----- PROVIDED INFORMATION -----

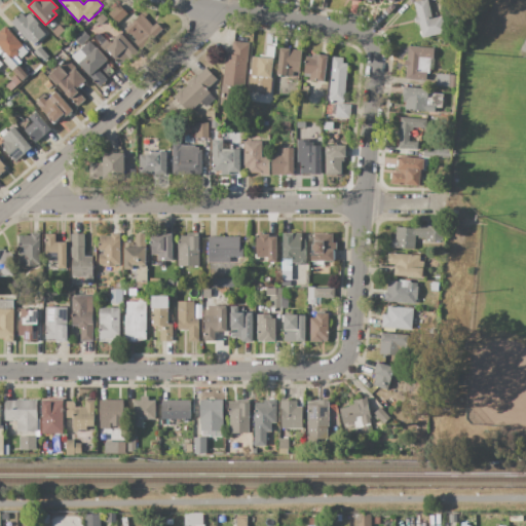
[(422,0),(427,0),(433,19),(442,16),(446,33),(423,38),(419,23),(416,24),(415,19),(418,17),(414,2),(422,0)]
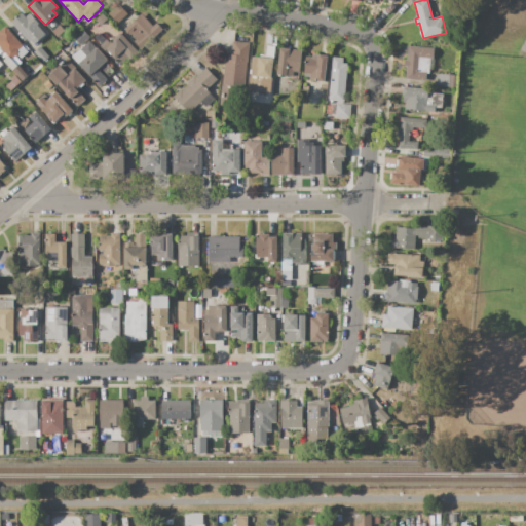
[(118,4),(127,14),(117,24),(108,13),(118,4)]
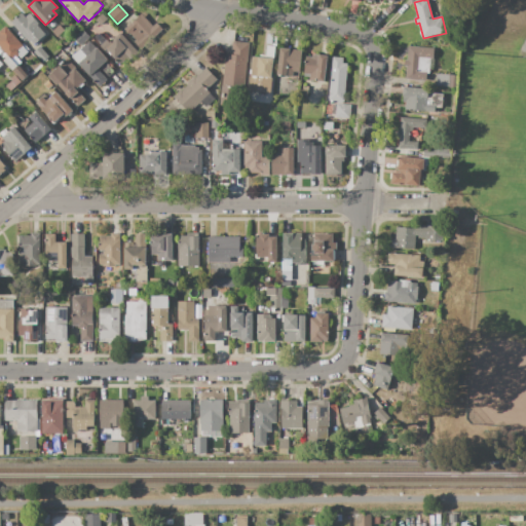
[(11,23),(23,12),(25,15),(24,15),(25,17),(30,12),(39,24),(38,25),(46,34),(34,44),(30,40),(28,42),(11,23)]
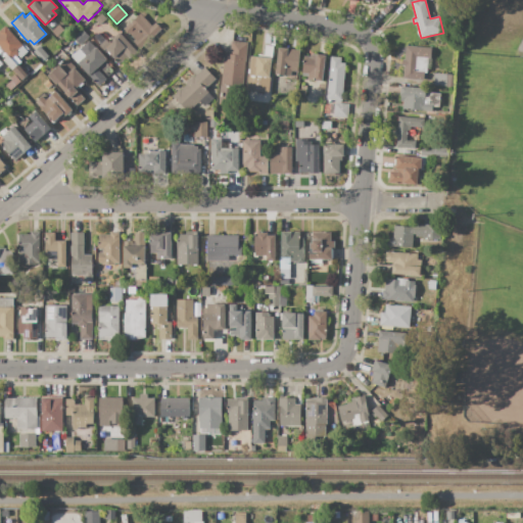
[(102,13),(107,18),(100,26),(95,19),(102,13)]
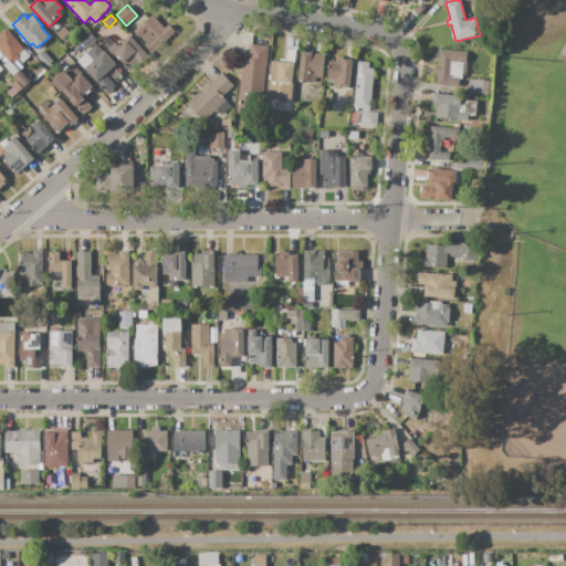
[(152,16),(164,29),(168,24),(175,32),(150,54),(132,33),(152,16)]
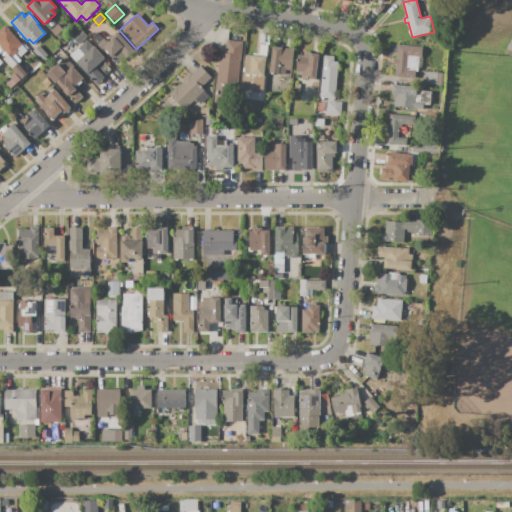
[(59,23),(64,29),(56,37),(50,31),(59,23)]
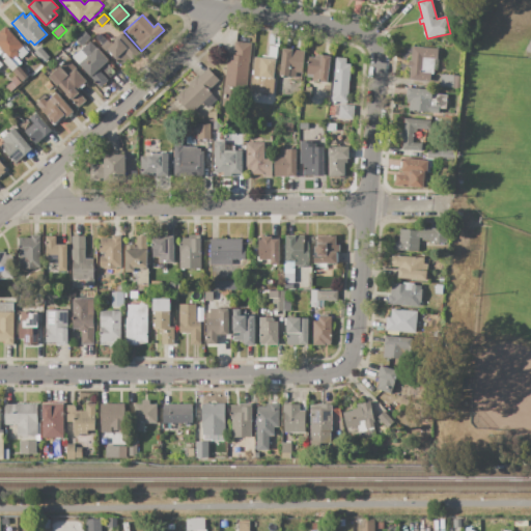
[(0,31),(6,26),(22,43),(20,45),(27,52),(20,59),(18,57),(16,58),(15,56),(10,60),(8,57),(0,48),(0,31)]
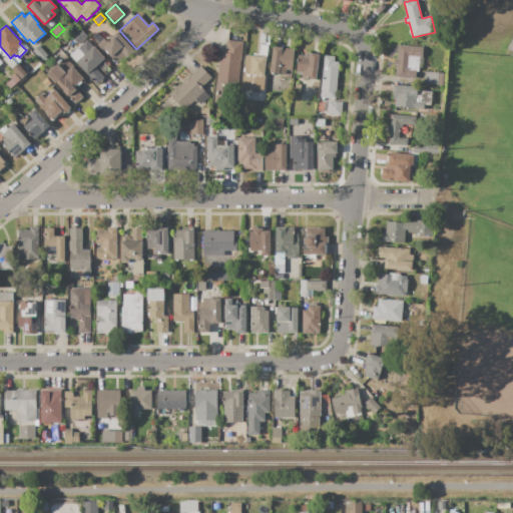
[(79,44),(72,36),(81,28),(88,36),(79,44)]
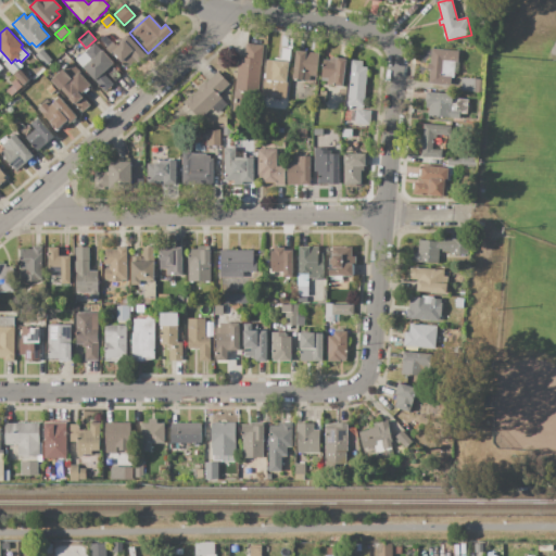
[(127,35),(146,55),(138,63),(136,60),(127,68),(113,53),(111,54),(105,49),(113,41),(115,45),(127,35)]
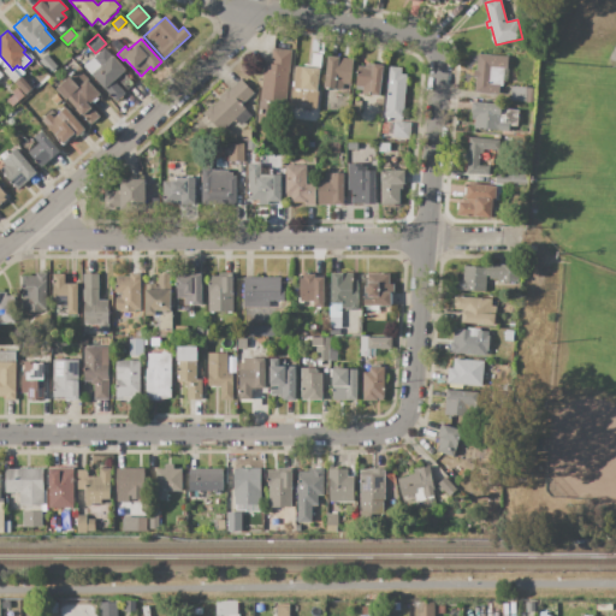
[(105,48),(112,57),(114,54),(119,59),(117,60),(119,63),(120,61),(128,69),(125,72),(136,84),(128,92),(117,80),(114,81),(120,87),(126,93),(116,102),(84,66),(105,48)]
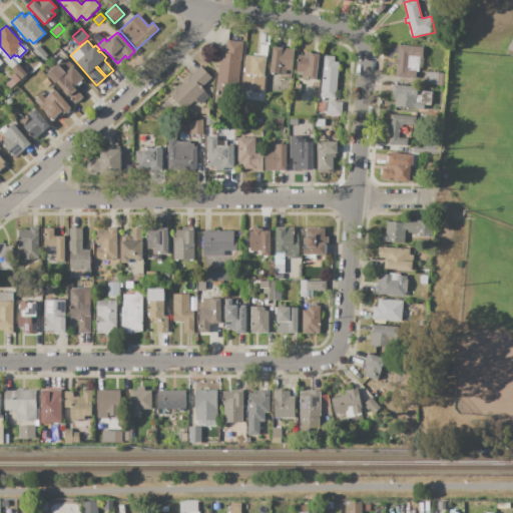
[(243,42),(237,105),(214,103),(216,84),(217,84),(220,53),(225,53),(226,40),(243,42)]
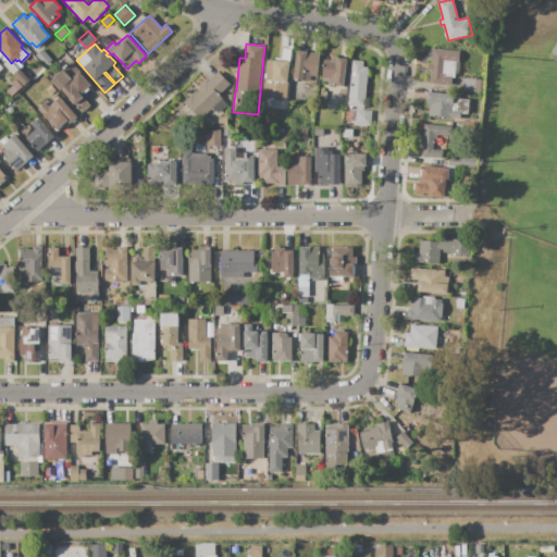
[(52,60),(46,66),(36,56),(42,49),(52,60)]
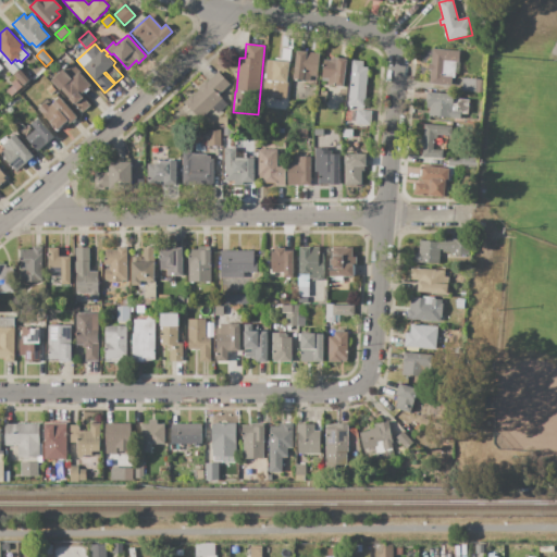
[(291,50),(287,83),(265,81),(268,60),(275,61),(275,59),(282,59),(283,49),(291,50)]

-----

#### [WHAT YOU WILL DO]
All lines from the one containing "[(79,44),(72,36),(81,28),(88,36),(79,44)]" through the final line of the records are to be retyped exactly; no other lines and no pictures are to be included.

#### [RESPONSE TO THIS EXERCISE]
[(79,44),(72,36),(81,28),(88,36),(79,44)]
[(127,35),(146,55),(138,63),(136,60),(127,68),(113,53),(111,54),(105,49),(113,41),(115,45),(127,35)]
[(105,48),(112,57),(114,54),(119,59),(117,60),(119,63),(120,61),(128,69),(125,72),(136,84),(128,92),(117,80),(114,81),(120,87),(126,93),(116,102),(84,66),(105,48)]
[(243,42),(237,105),(214,103),(216,84),(217,84),(220,53),(225,53),(226,40),(243,42)]
[(52,60),(46,66),(36,56),(42,49),(52,60)]
[(291,50),(287,83),(265,81),(268,60),(275,61),(275,59),(282,59),(283,49),(291,50)]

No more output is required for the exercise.